___ Provided data

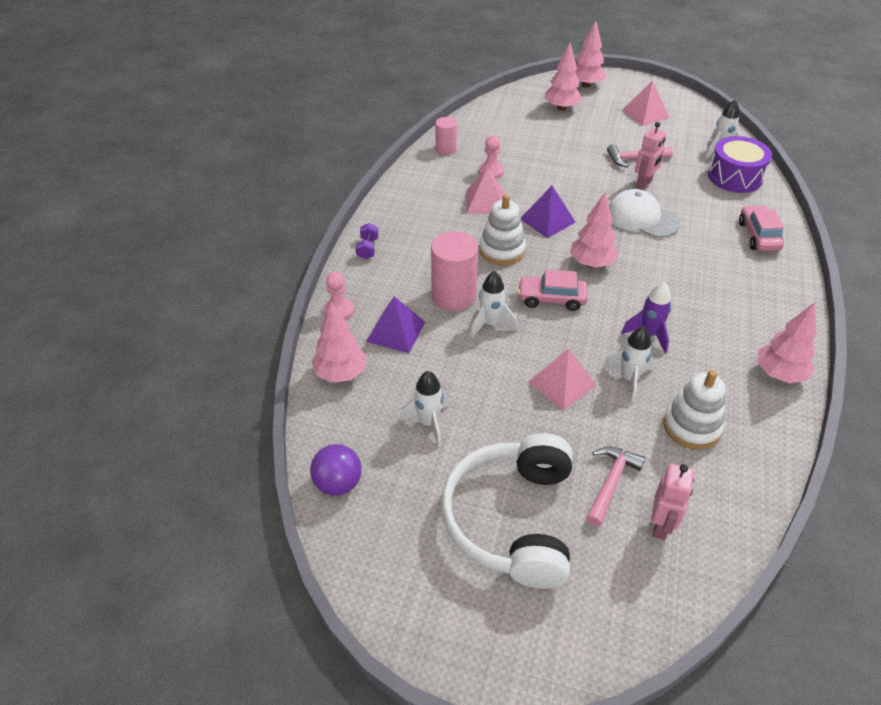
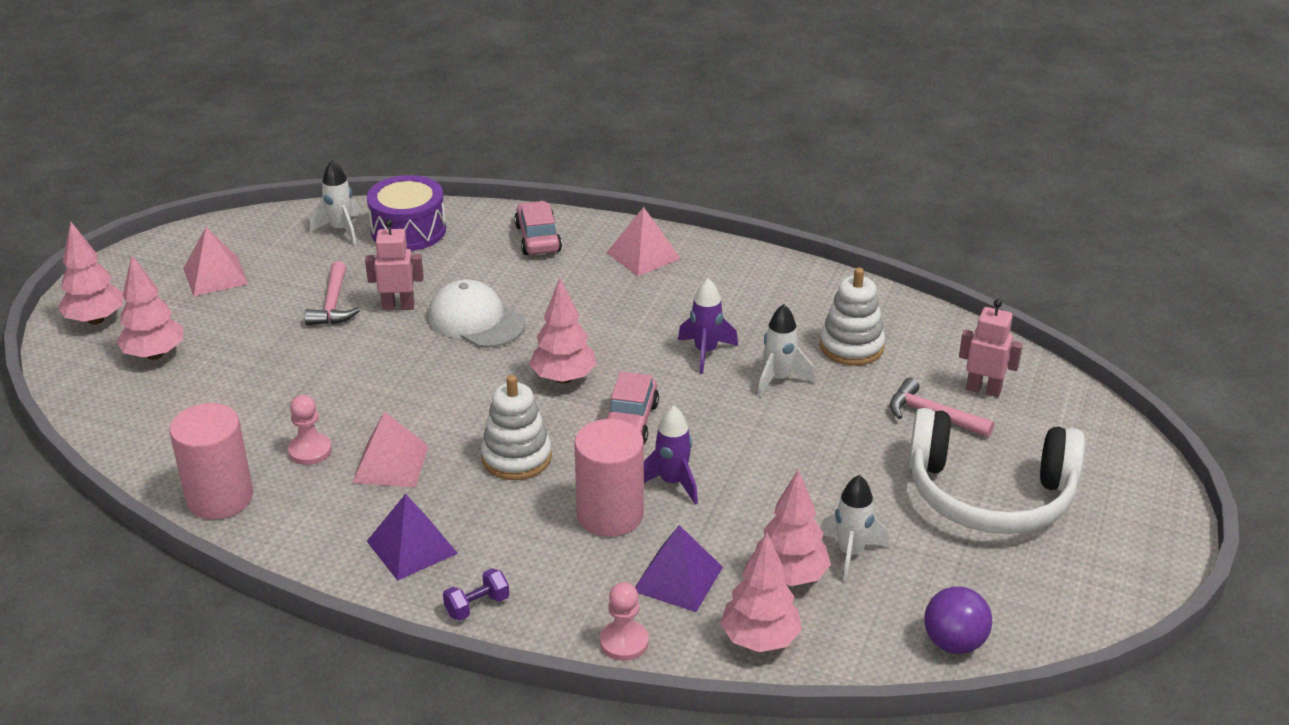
camera: 85 degrees left, 10 degrees down
(367, 248) = (477, 606): purple dumbbell -> purple dumbbell turned 45 degrees counterclockwise
(446, 149) = (220, 498): pink cylinder -> pink cylinder, size x1.75
(490, 324) = (672, 483): white rocket -> purple rocket
(547, 220) = (457, 406): purple pyramid -> purple pyramid (412, 547)
(562, 383) = (785, 432): pink pyramid -> pink pyramid (643, 255)
(642, 218) = (476, 320): white cap -> white cap turned 90 degrees clockwise
(644, 184) = (398, 306): pink robot -> pink robot turned 45 degrees counterclockwise
(758, 236) = (538, 238): pink car -> pink car turned 75 degrees clockwise
(779, 374) = (775, 274): pink tree -> pink tree (790, 576)

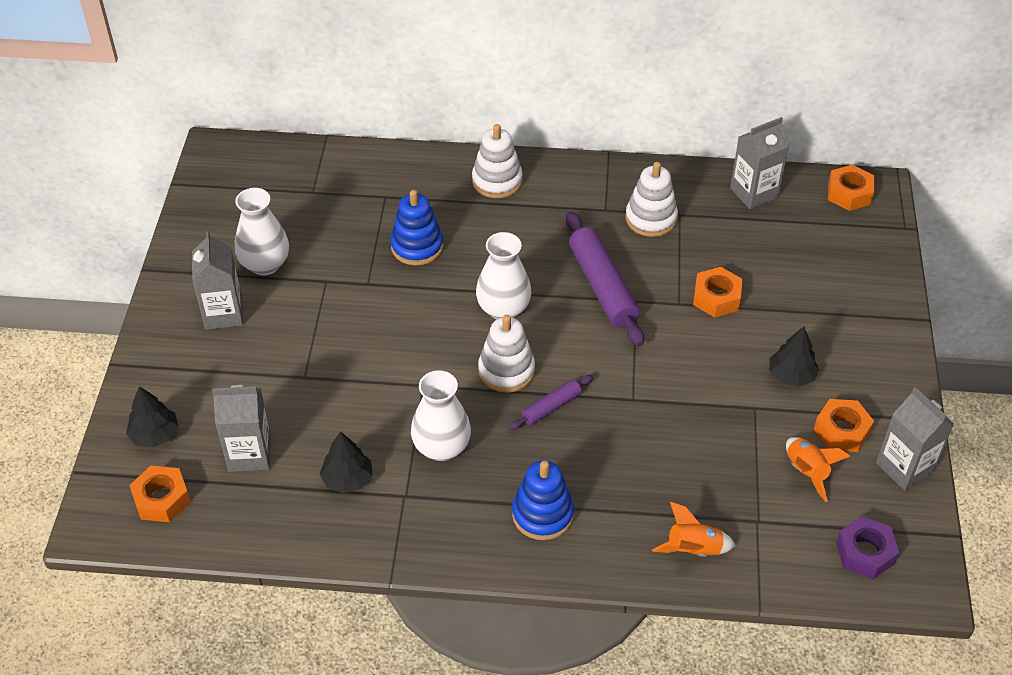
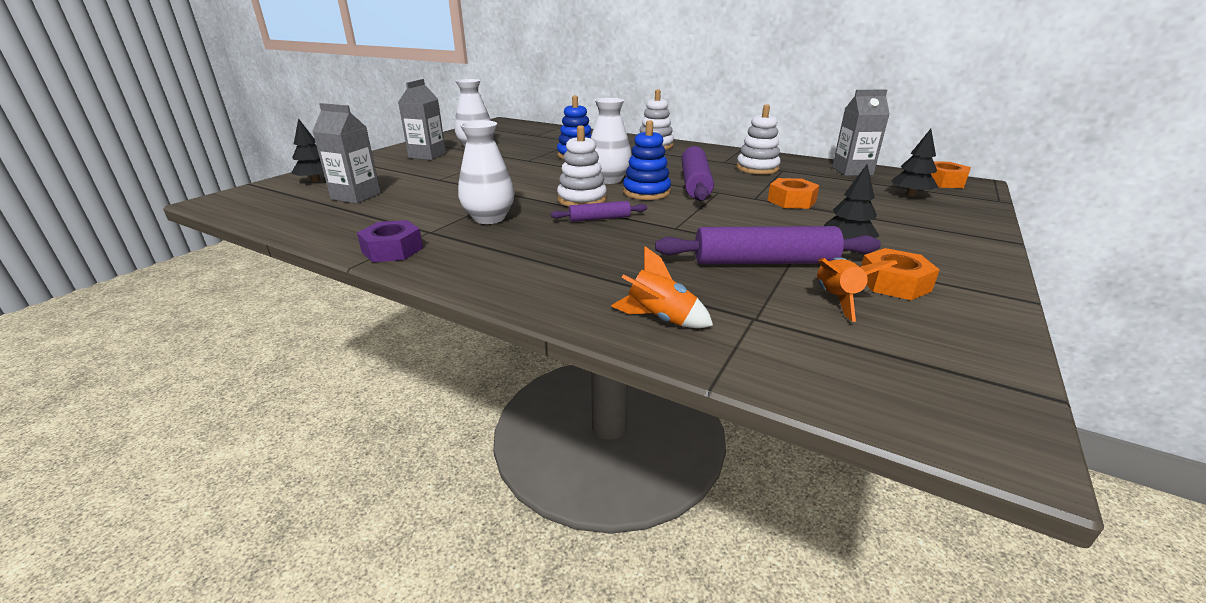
camera: 25 degrees right, 20 degrees down
(162, 499) = (272, 200): orange nut -> none
(347, 479) = (401, 217): black tree -> black tree (910, 194)
(542, 514) = (528, 264): blue stacking toy -> blue stacking toy (646, 192)
(735, 434) = (764, 262): none -> purple rolling pin
(865, 553) = (896, 378): purple nut -> purple nut (392, 250)
(904, 467) = (976, 323): grey carton -> none

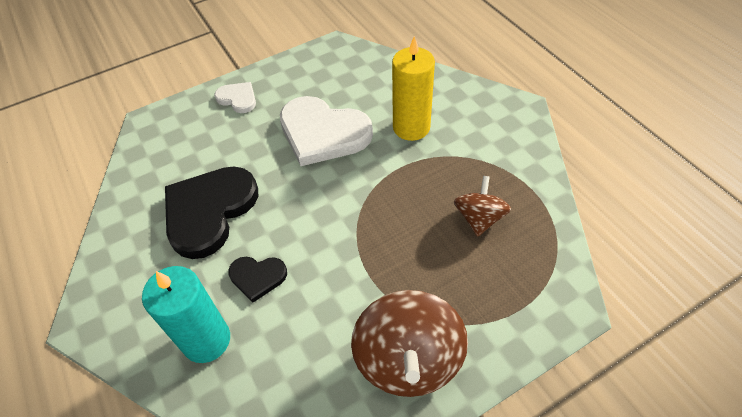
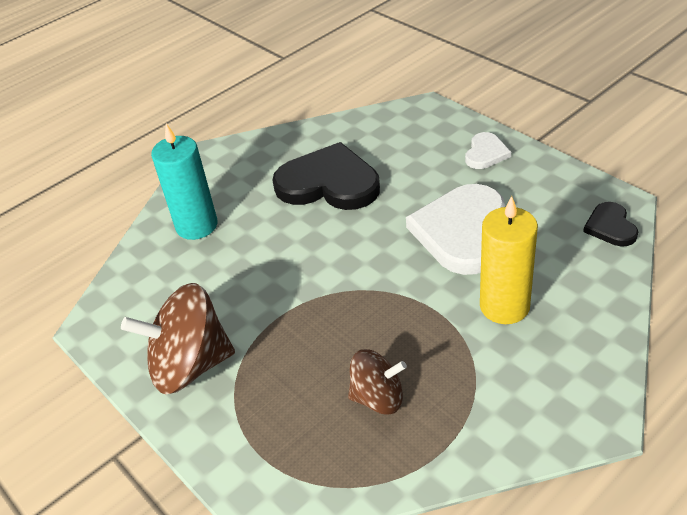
camera: 80 degrees right, 10 degrees down
(257, 277) = (263, 237): black heart -> black heart (610, 227)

______

What is expected.
The full data, repeated exactly and stripped of its pictures, is the expected answer.

Result.
camera: 85 degrees left, 10 degrees down
(367, 248) = (477, 606): purple dumbbell -> purple dumbbell turned 45 degrees counterclockwise
(446, 149) = (220, 498): pink cylinder -> pink cylinder, size x1.75
(490, 324) = (672, 483): white rocket -> purple rocket
(547, 220) = (457, 406): purple pyramid -> purple pyramid (412, 547)
(562, 383) = (785, 432): pink pyramid -> pink pyramid (643, 255)
(642, 218) = (476, 320): white cap -> white cap turned 90 degrees clockwise
(644, 184) = (398, 306): pink robot -> pink robot turned 45 degrees counterclockwise
(758, 236) = (538, 238): pink car -> pink car turned 75 degrees clockwise
(779, 374) = (775, 274): pink tree -> pink tree (790, 576)

camera: 25 degrees right, 20 degrees down
(162, 499) = (272, 200): orange nut -> none
(347, 479) = (401, 217): black tree -> black tree (910, 194)
(542, 514) = (528, 264): blue stacking toy -> blue stacking toy (646, 192)
(735, 434) = (764, 262): none -> purple rolling pin
(865, 553) = (896, 378): purple nut -> purple nut (392, 250)
(904, 467) = (976, 323): grey carton -> none

camera: 80 degrees right, 10 degrees down
(257, 277) = (263, 237): black heart -> black heart (610, 227)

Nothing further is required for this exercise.